● Work instruction:
When a line in the listing below contains the word "degrees", return a copy of that line.

● Provided data:
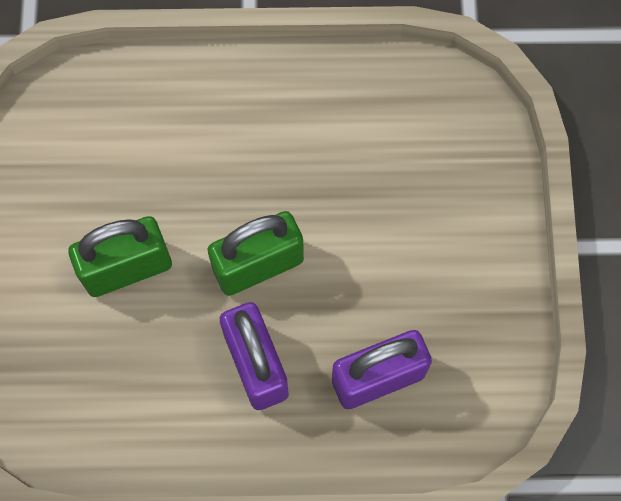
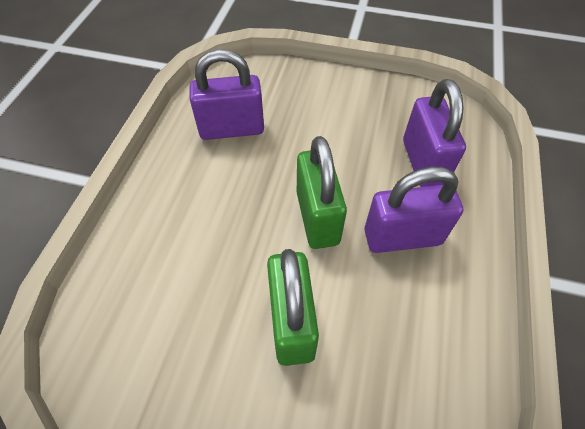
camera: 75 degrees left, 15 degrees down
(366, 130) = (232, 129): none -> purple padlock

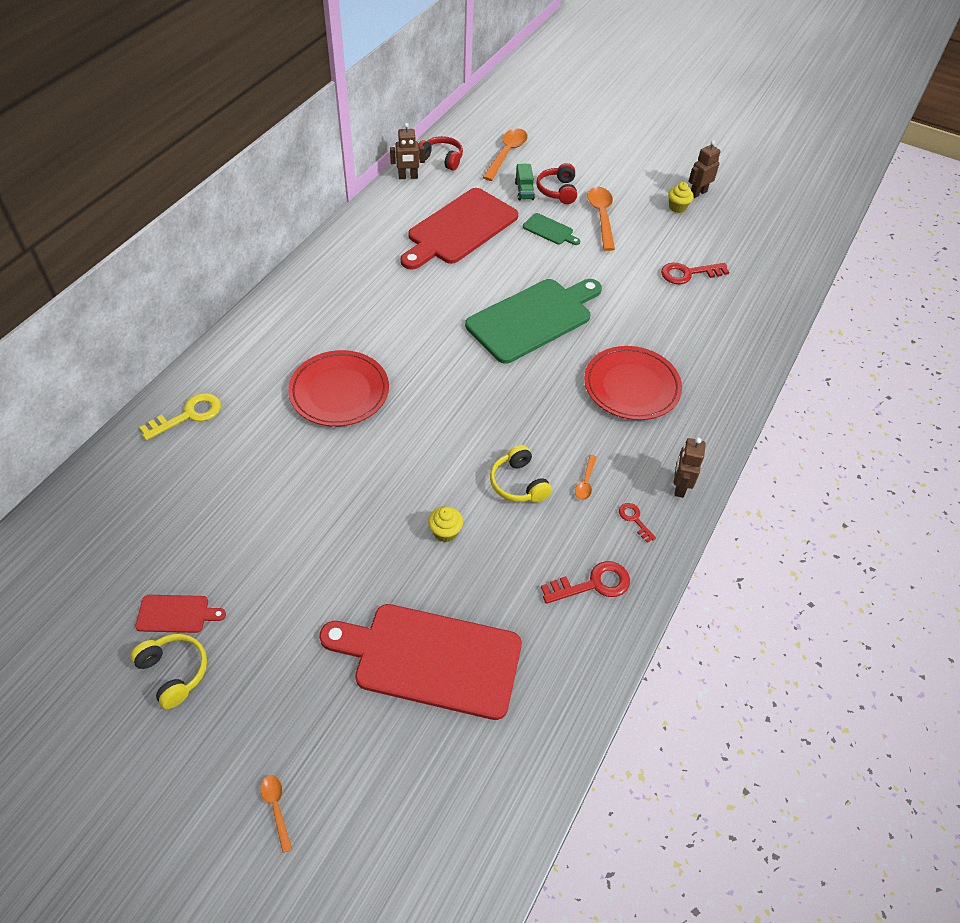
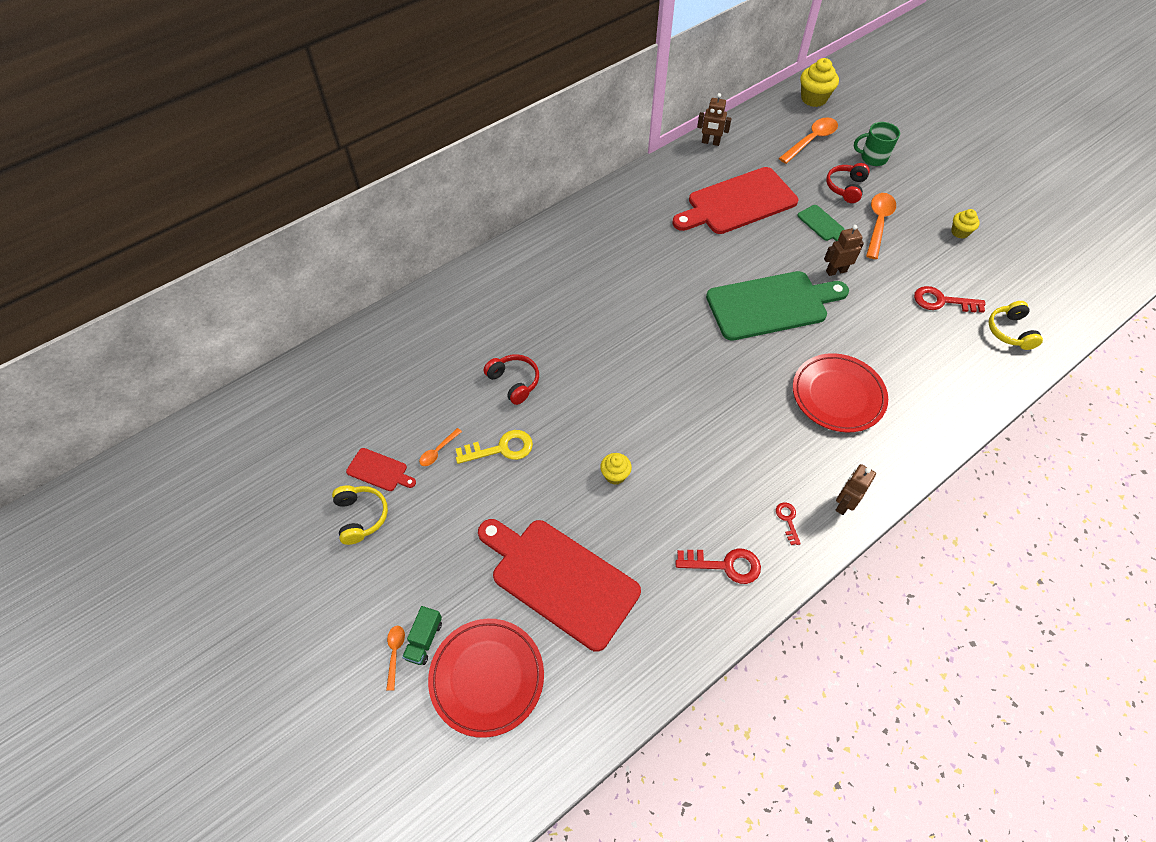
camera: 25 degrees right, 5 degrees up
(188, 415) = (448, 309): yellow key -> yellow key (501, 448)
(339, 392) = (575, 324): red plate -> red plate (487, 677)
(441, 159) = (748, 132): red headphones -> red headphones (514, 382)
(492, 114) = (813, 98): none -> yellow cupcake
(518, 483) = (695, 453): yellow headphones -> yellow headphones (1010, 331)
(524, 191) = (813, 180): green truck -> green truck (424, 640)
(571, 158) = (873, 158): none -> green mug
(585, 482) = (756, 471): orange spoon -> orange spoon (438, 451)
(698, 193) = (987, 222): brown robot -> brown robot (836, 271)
--
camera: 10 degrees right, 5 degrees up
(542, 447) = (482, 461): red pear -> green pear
==
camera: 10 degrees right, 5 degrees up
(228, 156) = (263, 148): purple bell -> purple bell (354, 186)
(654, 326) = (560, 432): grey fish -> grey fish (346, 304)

● Task output:
camera: 75 degrees left, 15 degrees down
camera: 25 degrees right, 5 degrees up
camera: 10 degrees right, 5 degrees up
camera: 10 degrees right, 5 degrees up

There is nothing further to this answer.